━━ Record extracts ━━

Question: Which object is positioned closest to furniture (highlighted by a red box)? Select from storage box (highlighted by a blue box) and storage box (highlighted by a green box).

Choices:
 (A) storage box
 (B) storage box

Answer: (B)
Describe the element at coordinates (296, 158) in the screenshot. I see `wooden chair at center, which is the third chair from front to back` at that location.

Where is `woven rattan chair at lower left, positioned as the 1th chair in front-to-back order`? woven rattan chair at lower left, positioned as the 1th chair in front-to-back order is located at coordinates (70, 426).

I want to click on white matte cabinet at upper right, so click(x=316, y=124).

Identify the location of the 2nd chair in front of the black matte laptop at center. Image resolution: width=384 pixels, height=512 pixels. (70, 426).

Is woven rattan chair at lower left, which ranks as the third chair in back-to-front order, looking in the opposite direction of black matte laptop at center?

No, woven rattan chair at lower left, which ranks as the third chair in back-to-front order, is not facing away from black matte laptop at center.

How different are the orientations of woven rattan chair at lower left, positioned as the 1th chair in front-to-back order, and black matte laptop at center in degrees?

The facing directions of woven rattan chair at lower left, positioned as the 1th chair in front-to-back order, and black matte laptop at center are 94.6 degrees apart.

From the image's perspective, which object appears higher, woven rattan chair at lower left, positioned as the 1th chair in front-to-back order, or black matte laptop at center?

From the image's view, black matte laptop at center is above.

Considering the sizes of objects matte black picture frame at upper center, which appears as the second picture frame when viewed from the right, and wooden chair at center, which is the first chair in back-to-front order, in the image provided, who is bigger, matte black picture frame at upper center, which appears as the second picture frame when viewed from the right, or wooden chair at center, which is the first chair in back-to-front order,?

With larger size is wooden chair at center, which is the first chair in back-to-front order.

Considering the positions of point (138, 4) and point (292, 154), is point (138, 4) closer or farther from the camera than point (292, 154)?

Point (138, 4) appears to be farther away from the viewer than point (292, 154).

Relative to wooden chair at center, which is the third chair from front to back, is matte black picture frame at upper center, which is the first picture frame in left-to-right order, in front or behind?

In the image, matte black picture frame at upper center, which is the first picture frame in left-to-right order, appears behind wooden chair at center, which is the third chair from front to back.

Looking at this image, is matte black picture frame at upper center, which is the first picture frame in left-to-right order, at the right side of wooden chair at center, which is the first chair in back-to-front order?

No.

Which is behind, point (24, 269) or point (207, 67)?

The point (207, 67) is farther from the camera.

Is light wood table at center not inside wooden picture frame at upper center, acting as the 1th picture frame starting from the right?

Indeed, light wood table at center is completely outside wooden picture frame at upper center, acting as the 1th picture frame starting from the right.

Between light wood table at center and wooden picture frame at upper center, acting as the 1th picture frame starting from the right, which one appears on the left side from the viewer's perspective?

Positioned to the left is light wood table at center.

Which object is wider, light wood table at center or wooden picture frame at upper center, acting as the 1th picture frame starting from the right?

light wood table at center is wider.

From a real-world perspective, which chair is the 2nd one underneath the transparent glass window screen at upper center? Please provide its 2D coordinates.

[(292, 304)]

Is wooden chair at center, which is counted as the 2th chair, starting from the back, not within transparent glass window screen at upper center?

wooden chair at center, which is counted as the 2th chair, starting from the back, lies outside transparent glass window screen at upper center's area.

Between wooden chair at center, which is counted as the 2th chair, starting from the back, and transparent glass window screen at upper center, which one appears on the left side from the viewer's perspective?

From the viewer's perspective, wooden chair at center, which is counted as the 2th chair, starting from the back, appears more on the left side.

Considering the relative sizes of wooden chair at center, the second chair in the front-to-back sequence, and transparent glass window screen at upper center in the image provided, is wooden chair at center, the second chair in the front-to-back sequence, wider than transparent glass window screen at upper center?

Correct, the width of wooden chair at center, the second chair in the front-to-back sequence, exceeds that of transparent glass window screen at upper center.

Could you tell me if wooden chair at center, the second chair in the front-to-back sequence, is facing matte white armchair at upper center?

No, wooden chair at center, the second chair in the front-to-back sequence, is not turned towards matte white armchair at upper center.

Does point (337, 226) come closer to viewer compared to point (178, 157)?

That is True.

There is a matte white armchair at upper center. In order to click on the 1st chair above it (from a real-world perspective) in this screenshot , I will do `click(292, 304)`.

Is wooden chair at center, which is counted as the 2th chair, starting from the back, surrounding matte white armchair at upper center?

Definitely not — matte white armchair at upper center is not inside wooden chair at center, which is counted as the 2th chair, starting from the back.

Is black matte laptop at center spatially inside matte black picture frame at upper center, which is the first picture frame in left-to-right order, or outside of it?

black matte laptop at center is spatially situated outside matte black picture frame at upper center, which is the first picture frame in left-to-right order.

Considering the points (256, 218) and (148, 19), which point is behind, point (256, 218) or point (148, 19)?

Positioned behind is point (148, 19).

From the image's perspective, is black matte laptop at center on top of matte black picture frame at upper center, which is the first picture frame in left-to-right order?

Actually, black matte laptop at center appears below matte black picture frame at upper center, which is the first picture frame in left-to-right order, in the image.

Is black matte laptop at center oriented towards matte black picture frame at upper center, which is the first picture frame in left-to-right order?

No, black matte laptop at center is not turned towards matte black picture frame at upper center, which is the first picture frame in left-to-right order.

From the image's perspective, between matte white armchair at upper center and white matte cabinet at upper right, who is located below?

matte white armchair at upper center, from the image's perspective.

━━━

◆ **Task goal**: Reproduce the whole listing above word for word, leaving nothing out and changing nothing.

◆ **Your solution**:
Question: Which object is positioned closest to furniture (highlighted by a red box)? Select from storage box (highlighted by a blue box) and storage box (highlighted by a green box).

Choices:
 (A) storage box
 (B) storage box

Answer: (B)
Describe the element at coordinates (296, 158) in the screenshot. I see `wooden chair at center, which is the third chair from front to back` at that location.

Where is `woven rattan chair at lower left, positioned as the 1th chair in front-to-back order`? woven rattan chair at lower left, positioned as the 1th chair in front-to-back order is located at coordinates (70, 426).

I want to click on white matte cabinet at upper right, so click(x=316, y=124).

Identify the location of the 2nd chair in front of the black matte laptop at center. Image resolution: width=384 pixels, height=512 pixels. (70, 426).

Is woven rattan chair at lower left, which ranks as the third chair in back-to-front order, looking in the opposite direction of black matte laptop at center?

No, woven rattan chair at lower left, which ranks as the third chair in back-to-front order, is not facing away from black matte laptop at center.

How different are the orientations of woven rattan chair at lower left, positioned as the 1th chair in front-to-back order, and black matte laptop at center in degrees?

The facing directions of woven rattan chair at lower left, positioned as the 1th chair in front-to-back order, and black matte laptop at center are 94.6 degrees apart.

From the image's perspective, which object appears higher, woven rattan chair at lower left, positioned as the 1th chair in front-to-back order, or black matte laptop at center?

From the image's view, black matte laptop at center is above.

Considering the sizes of objects matte black picture frame at upper center, which appears as the second picture frame when viewed from the right, and wooden chair at center, which is the first chair in back-to-front order, in the image provided, who is bigger, matte black picture frame at upper center, which appears as the second picture frame when viewed from the right, or wooden chair at center, which is the first chair in back-to-front order,?

With larger size is wooden chair at center, which is the first chair in back-to-front order.

Considering the positions of point (138, 4) and point (292, 154), is point (138, 4) closer or farther from the camera than point (292, 154)?

Point (138, 4) appears to be farther away from the viewer than point (292, 154).

Relative to wooden chair at center, which is the third chair from front to back, is matte black picture frame at upper center, which is the first picture frame in left-to-right order, in front or behind?

In the image, matte black picture frame at upper center, which is the first picture frame in left-to-right order, appears behind wooden chair at center, which is the third chair from front to back.

Looking at this image, is matte black picture frame at upper center, which is the first picture frame in left-to-right order, at the right side of wooden chair at center, which is the first chair in back-to-front order?

No.

Which is behind, point (24, 269) or point (207, 67)?

The point (207, 67) is farther from the camera.

Is light wood table at center not inside wooden picture frame at upper center, acting as the 1th picture frame starting from the right?

Indeed, light wood table at center is completely outside wooden picture frame at upper center, acting as the 1th picture frame starting from the right.

Between light wood table at center and wooden picture frame at upper center, acting as the 1th picture frame starting from the right, which one appears on the left side from the viewer's perspective?

Positioned to the left is light wood table at center.

Which object is wider, light wood table at center or wooden picture frame at upper center, acting as the 1th picture frame starting from the right?

light wood table at center is wider.

From a real-world perspective, which chair is the 2nd one underneath the transparent glass window screen at upper center? Please provide its 2D coordinates.

[(292, 304)]

Is wooden chair at center, which is counted as the 2th chair, starting from the back, not within transparent glass window screen at upper center?

wooden chair at center, which is counted as the 2th chair, starting from the back, lies outside transparent glass window screen at upper center's area.

Between wooden chair at center, which is counted as the 2th chair, starting from the back, and transparent glass window screen at upper center, which one appears on the left side from the viewer's perspective?

From the viewer's perspective, wooden chair at center, which is counted as the 2th chair, starting from the back, appears more on the left side.

Considering the relative sizes of wooden chair at center, the second chair in the front-to-back sequence, and transparent glass window screen at upper center in the image provided, is wooden chair at center, the second chair in the front-to-back sequence, wider than transparent glass window screen at upper center?

Correct, the width of wooden chair at center, the second chair in the front-to-back sequence, exceeds that of transparent glass window screen at upper center.

Could you tell me if wooden chair at center, the second chair in the front-to-back sequence, is facing matte white armchair at upper center?

No, wooden chair at center, the second chair in the front-to-back sequence, is not turned towards matte white armchair at upper center.

Does point (337, 226) come closer to viewer compared to point (178, 157)?

That is True.

There is a matte white armchair at upper center. In order to click on the 1st chair above it (from a real-world perspective) in this screenshot , I will do `click(292, 304)`.

Is wooden chair at center, which is counted as the 2th chair, starting from the back, surrounding matte white armchair at upper center?

Definitely not — matte white armchair at upper center is not inside wooden chair at center, which is counted as the 2th chair, starting from the back.

Is black matte laptop at center spatially inside matte black picture frame at upper center, which is the first picture frame in left-to-right order, or outside of it?

black matte laptop at center is spatially situated outside matte black picture frame at upper center, which is the first picture frame in left-to-right order.

Considering the points (256, 218) and (148, 19), which point is behind, point (256, 218) or point (148, 19)?

Positioned behind is point (148, 19).

From the image's perspective, is black matte laptop at center on top of matte black picture frame at upper center, which is the first picture frame in left-to-right order?

Actually, black matte laptop at center appears below matte black picture frame at upper center, which is the first picture frame in left-to-right order, in the image.

Is black matte laptop at center oriented towards matte black picture frame at upper center, which is the first picture frame in left-to-right order?

No, black matte laptop at center is not turned towards matte black picture frame at upper center, which is the first picture frame in left-to-right order.

From the image's perspective, between matte white armchair at upper center and white matte cabinet at upper right, who is located below?

matte white armchair at upper center, from the image's perspective.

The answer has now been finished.